PROBLEM DETAILS
Convert the lines between the one containing "Does wooden table at lower left appear under" and the one containing "In the image, there", inclusive, into a JSON list of strings with one string per line and no blank lines. Leave the pictures out of the answer.

DATA RECORDS
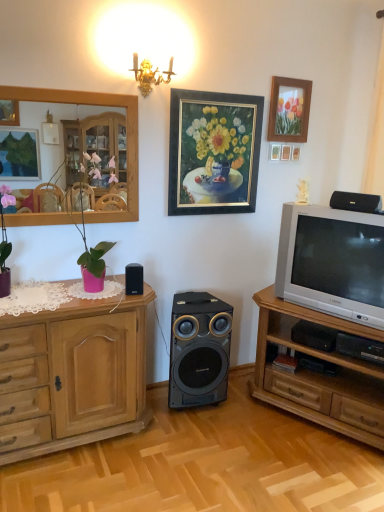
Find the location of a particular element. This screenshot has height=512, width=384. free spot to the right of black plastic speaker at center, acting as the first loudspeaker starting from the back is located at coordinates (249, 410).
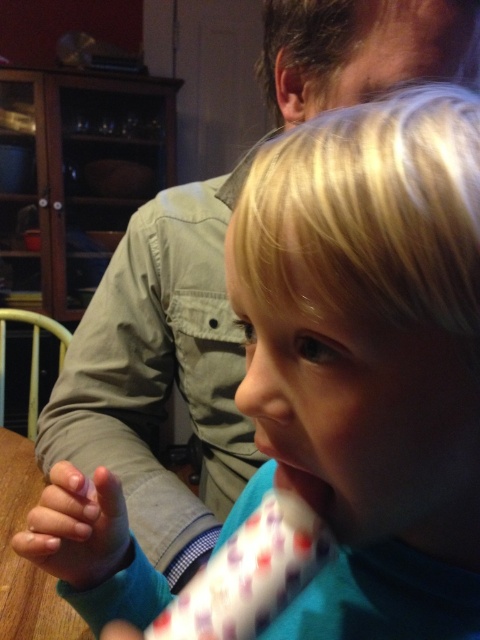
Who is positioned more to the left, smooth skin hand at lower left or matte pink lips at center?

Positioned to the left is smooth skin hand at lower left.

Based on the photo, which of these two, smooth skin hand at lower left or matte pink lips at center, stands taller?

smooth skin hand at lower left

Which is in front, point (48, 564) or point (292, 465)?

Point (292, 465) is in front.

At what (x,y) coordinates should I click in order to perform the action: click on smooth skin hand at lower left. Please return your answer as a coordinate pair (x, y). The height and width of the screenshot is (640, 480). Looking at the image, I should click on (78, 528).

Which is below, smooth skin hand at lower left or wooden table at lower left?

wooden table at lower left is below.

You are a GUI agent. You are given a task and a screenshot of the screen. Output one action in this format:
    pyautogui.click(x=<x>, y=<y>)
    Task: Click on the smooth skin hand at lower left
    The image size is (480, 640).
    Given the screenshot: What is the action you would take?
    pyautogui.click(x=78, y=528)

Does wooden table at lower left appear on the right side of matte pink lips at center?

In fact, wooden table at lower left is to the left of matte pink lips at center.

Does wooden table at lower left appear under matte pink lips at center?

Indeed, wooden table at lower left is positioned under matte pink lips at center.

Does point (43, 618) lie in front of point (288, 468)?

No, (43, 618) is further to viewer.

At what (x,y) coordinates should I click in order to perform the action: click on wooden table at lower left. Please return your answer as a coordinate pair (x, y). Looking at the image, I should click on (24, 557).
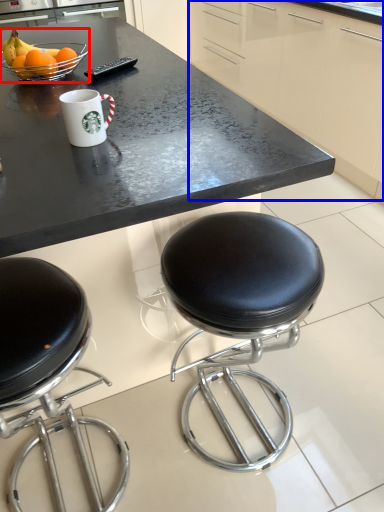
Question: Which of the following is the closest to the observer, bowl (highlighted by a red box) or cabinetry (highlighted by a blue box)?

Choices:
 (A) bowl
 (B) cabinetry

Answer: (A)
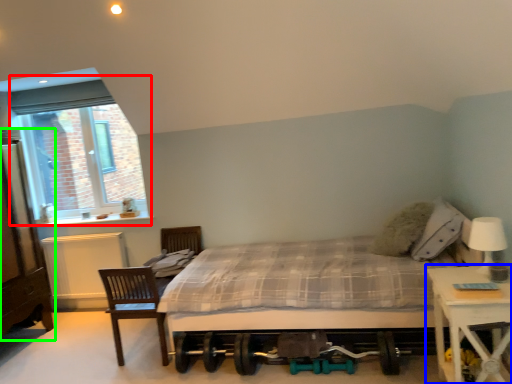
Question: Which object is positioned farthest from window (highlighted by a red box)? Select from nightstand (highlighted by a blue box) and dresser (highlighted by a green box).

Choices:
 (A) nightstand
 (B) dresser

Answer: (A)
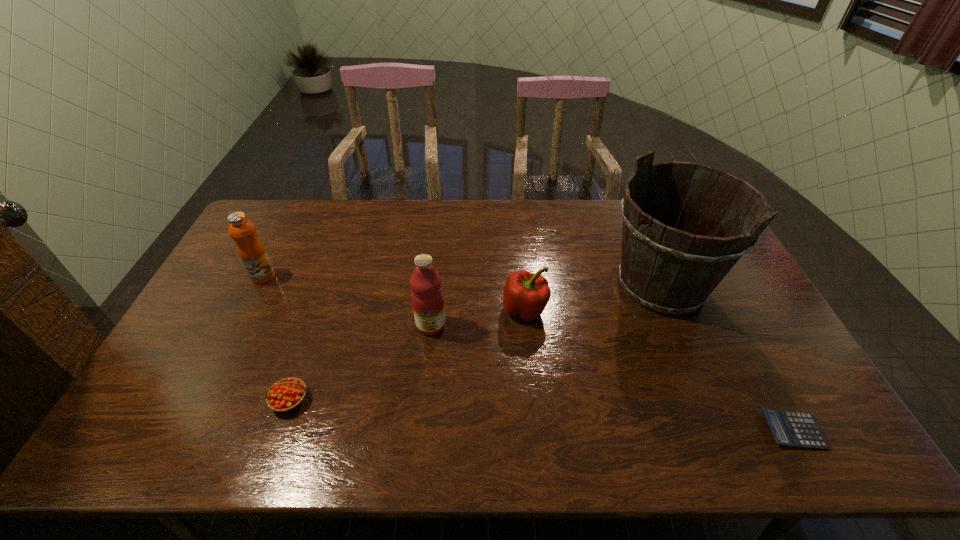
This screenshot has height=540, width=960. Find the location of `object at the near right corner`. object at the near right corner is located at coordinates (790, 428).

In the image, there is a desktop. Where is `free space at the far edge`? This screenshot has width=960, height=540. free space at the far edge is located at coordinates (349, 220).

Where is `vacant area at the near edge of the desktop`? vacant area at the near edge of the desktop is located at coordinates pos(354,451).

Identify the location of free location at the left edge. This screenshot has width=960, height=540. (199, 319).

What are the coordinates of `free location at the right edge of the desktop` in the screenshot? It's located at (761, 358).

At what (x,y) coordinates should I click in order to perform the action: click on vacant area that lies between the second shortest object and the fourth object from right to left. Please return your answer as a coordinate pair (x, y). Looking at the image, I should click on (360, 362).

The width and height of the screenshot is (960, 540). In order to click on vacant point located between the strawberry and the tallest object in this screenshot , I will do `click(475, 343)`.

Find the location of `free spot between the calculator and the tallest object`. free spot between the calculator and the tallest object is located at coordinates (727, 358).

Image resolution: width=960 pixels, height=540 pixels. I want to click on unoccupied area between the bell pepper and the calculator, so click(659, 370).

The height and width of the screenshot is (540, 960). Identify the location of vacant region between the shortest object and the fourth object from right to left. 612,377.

ANSWER IN FULL
[
  "Does wooden table at lower left appear under matte pink lips at center?",
  "Indeed, wooden table at lower left is positioned under matte pink lips at center.",
  "Does point (43, 618) lie in front of point (288, 468)?",
  "No, (43, 618) is further to viewer.",
  "At what (x,y) coordinates should I click in order to perform the action: click on wooden table at lower left. Please return your answer as a coordinate pair (x, y). Looking at the image, I should click on (24, 557).",
  "Question: Which of the following is the closest to the observer, bowl (highlighted by a red box) or cabinetry (highlighted by a blue box)?",
  "Choices:",
  " (A) bowl",
  " (B) cabinetry",
  "Answer: (A)",
  "Question: Which object is positioned farthest from window (highlighted by a red box)? Select from nightstand (highlighted by a blue box) and dresser (highlighted by a green box).",
  "Choices:",
  " (A) nightstand",
  " (B) dresser",
  "Answer: (A)",
  "This screenshot has height=540, width=960. Find the location of `object at the near right corner`. object at the near right corner is located at coordinates (790, 428).",
  "In the image, there is a desktop. Where is `free space at the far edge`? This screenshot has width=960, height=540. free space at the far edge is located at coordinates (349, 220)."
]